Work required> Across the listing below, how many lines include the string "brown"? Reply with the number alone.

•••

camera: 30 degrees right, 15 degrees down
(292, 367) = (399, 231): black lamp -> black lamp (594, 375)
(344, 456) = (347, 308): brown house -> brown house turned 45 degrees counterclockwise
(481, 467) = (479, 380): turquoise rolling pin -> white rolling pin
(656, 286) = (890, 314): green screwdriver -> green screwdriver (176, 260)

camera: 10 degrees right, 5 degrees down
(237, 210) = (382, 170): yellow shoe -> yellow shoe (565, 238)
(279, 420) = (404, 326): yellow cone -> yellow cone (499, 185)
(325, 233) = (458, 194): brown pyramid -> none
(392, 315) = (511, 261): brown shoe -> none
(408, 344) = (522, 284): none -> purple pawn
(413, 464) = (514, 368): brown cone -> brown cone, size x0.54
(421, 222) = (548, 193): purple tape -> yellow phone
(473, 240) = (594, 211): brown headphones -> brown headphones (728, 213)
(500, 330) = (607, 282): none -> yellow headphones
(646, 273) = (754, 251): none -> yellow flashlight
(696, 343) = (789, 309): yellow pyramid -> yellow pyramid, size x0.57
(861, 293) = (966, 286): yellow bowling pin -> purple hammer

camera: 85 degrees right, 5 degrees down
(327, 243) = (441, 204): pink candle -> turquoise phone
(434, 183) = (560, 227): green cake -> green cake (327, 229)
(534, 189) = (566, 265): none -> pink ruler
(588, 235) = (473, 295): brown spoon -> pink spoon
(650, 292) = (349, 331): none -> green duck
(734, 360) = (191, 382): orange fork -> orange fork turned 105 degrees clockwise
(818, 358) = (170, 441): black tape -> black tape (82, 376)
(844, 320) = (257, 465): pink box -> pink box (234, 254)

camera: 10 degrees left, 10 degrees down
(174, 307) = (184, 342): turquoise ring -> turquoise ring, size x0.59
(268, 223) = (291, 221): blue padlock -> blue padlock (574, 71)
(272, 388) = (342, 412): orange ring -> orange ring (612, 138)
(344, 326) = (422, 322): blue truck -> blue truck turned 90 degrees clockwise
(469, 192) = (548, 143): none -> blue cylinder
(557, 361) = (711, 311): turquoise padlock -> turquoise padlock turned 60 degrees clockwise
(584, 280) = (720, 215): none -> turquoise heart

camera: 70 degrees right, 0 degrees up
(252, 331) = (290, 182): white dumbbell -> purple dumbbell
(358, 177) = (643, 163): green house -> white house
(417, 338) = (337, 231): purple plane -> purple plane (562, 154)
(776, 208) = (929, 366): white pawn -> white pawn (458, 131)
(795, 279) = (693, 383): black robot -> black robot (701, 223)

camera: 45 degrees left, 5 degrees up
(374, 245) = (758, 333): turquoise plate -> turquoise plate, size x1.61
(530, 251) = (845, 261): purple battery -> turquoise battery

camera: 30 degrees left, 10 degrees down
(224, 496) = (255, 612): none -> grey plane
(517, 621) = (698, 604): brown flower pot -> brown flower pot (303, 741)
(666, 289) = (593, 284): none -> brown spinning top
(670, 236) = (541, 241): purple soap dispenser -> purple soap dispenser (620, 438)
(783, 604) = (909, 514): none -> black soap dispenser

•••

Task answer> 8